WHAT THE EXERCISE ASKS:
Copy every line of the following data that includes the string "carcinoma".

RECORDS PROVIDED:
-- Begin --
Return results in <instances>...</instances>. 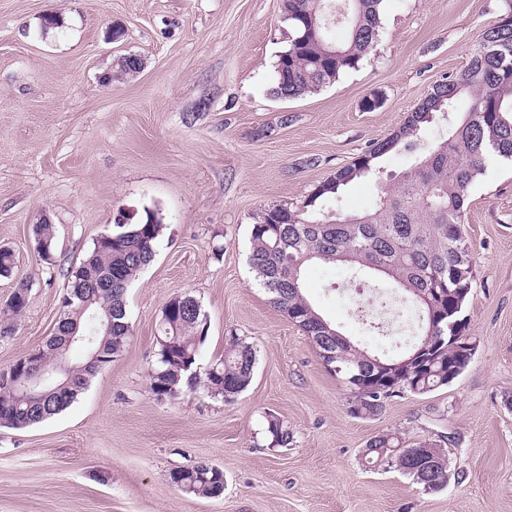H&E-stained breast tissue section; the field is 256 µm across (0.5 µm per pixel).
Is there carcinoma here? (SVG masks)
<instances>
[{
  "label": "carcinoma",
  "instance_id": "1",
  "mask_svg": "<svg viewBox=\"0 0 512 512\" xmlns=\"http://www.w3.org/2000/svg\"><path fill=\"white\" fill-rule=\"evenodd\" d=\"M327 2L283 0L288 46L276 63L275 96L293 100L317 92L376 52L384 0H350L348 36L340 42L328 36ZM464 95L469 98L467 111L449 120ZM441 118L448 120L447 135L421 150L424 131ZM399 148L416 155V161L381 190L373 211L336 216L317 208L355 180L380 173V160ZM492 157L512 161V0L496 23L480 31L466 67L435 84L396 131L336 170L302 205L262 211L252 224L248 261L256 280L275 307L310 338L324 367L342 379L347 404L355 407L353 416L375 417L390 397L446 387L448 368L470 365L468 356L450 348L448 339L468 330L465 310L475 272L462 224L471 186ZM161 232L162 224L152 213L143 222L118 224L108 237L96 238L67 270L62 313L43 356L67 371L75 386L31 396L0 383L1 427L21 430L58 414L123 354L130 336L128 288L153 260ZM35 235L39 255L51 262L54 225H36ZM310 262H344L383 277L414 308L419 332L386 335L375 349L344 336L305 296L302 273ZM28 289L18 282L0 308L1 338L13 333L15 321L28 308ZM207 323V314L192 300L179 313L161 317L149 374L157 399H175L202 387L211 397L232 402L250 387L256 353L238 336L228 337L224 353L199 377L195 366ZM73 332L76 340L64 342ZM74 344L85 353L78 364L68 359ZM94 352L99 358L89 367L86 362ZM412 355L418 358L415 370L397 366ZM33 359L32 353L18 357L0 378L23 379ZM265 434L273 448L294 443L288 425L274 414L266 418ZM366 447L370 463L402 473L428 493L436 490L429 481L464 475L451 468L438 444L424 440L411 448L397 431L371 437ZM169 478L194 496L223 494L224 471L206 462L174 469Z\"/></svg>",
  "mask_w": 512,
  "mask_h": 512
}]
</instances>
-- End --
THE OUTPUT:
Is there carcinoma here? (SVG masks)
  "label": "carcinoma",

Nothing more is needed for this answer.